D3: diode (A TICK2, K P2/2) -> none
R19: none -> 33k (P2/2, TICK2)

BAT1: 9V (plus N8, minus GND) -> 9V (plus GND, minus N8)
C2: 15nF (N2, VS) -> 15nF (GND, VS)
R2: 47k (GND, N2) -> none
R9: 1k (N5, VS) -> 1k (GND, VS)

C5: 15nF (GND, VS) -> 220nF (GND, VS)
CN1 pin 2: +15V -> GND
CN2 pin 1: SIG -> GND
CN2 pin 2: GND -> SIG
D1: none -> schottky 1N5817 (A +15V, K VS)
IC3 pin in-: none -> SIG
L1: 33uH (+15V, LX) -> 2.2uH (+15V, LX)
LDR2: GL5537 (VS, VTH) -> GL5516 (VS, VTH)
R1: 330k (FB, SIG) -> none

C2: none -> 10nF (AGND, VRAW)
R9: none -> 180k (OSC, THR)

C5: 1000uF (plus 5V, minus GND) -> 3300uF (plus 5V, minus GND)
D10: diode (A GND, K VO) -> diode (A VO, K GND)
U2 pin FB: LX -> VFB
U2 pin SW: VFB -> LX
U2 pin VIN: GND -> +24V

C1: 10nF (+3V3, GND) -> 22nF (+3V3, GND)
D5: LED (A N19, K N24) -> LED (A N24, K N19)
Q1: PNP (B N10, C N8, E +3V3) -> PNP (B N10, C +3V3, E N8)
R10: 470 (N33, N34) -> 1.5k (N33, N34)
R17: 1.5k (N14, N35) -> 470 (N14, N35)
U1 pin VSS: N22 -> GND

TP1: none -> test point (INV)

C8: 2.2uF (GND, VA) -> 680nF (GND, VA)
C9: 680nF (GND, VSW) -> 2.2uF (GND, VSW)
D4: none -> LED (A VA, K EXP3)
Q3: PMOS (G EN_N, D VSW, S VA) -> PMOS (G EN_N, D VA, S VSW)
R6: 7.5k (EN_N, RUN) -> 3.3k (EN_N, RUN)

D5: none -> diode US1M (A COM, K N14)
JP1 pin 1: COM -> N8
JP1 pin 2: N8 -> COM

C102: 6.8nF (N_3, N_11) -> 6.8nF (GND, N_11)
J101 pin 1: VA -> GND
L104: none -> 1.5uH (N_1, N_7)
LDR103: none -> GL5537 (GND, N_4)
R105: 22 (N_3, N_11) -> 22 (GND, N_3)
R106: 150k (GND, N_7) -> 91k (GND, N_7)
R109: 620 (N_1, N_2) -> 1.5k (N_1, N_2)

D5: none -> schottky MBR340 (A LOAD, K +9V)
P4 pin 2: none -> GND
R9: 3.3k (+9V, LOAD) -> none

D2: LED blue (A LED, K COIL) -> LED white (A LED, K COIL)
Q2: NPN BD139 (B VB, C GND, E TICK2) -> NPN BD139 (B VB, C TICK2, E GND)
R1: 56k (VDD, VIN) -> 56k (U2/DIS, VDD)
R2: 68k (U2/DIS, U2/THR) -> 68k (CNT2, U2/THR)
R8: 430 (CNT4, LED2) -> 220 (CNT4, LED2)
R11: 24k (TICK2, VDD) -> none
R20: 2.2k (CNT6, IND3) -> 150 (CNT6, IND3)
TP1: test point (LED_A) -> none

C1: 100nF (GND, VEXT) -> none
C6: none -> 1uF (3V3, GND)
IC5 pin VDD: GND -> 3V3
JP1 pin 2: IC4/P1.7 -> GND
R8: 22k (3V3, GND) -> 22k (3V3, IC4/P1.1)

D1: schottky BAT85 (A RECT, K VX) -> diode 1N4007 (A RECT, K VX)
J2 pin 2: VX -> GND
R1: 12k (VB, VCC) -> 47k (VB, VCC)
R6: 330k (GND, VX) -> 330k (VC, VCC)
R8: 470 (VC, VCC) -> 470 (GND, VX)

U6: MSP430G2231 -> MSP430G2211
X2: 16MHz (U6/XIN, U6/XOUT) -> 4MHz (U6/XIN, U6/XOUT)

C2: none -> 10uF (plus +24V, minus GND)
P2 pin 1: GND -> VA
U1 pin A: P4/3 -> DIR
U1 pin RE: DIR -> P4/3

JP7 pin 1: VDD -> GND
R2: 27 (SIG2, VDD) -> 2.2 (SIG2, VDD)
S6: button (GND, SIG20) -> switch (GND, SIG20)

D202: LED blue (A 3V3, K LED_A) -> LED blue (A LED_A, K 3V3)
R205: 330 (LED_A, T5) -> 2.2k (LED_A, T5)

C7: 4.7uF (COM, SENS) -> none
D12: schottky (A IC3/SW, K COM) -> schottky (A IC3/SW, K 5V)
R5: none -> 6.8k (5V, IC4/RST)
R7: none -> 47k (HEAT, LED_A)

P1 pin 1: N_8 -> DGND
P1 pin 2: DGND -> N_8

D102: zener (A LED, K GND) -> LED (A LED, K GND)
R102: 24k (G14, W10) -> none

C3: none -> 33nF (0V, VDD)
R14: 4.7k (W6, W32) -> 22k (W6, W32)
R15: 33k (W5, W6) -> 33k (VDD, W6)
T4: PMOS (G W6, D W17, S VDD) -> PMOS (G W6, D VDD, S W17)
━━━━━━━━━━
▸ Task details: Only the lines from the one containing "Q2: NPN BD139" through the one containing "C3: none -> 33nF (0V, VDD)" are to be retyped, both boundary lines included, with no other material.

▸ Result of the exercise:
Q2: NPN BD139 (B VB, C GND, E TICK2) -> NPN BD139 (B VB, C TICK2, E GND)
R1: 56k (VDD, VIN) -> 56k (U2/DIS, VDD)
R2: 68k (U2/DIS, U2/THR) -> 68k (CNT2, U2/THR)
R8: 430 (CNT4, LED2) -> 220 (CNT4, LED2)
R11: 24k (TICK2, VDD) -> none
R20: 2.2k (CNT6, IND3) -> 150 (CNT6, IND3)
TP1: test point (LED_A) -> none

C1: 100nF (GND, VEXT) -> none
C6: none -> 1uF (3V3, GND)
IC5 pin VDD: GND -> 3V3
JP1 pin 2: IC4/P1.7 -> GND
R8: 22k (3V3, GND) -> 22k (3V3, IC4/P1.1)

D1: schottky BAT85 (A RECT, K VX) -> diode 1N4007 (A RECT, K VX)
J2 pin 2: VX -> GND
R1: 12k (VB, VCC) -> 47k (VB, VCC)
R6: 330k (GND, VX) -> 330k (VC, VCC)
R8: 470 (VC, VCC) -> 470 (GND, VX)

U6: MSP430G2231 -> MSP430G2211
X2: 16MHz (U6/XIN, U6/XOUT) -> 4MHz (U6/XIN, U6/XOUT)

C2: none -> 10uF (plus +24V, minus GND)
P2 pin 1: GND -> VA
U1 pin A: P4/3 -> DIR
U1 pin RE: DIR -> P4/3

JP7 pin 1: VDD -> GND
R2: 27 (SIG2, VDD) -> 2.2 (SIG2, VDD)
S6: button (GND, SIG20) -> switch (GND, SIG20)

D202: LED blue (A 3V3, K LED_A) -> LED blue (A LED_A, K 3V3)
R205: 330 (LED_A, T5) -> 2.2k (LED_A, T5)

C7: 4.7uF (COM, SENS) -> none
D12: schottky (A IC3/SW, K COM) -> schottky (A IC3/SW, K 5V)
R5: none -> 6.8k (5V, IC4/RST)
R7: none -> 47k (HEAT, LED_A)

P1 pin 1: N_8 -> DGND
P1 pin 2: DGND -> N_8

D102: zener (A LED, K GND) -> LED (A LED, K GND)
R102: 24k (G14, W10) -> none

C3: none -> 33nF (0V, VDD)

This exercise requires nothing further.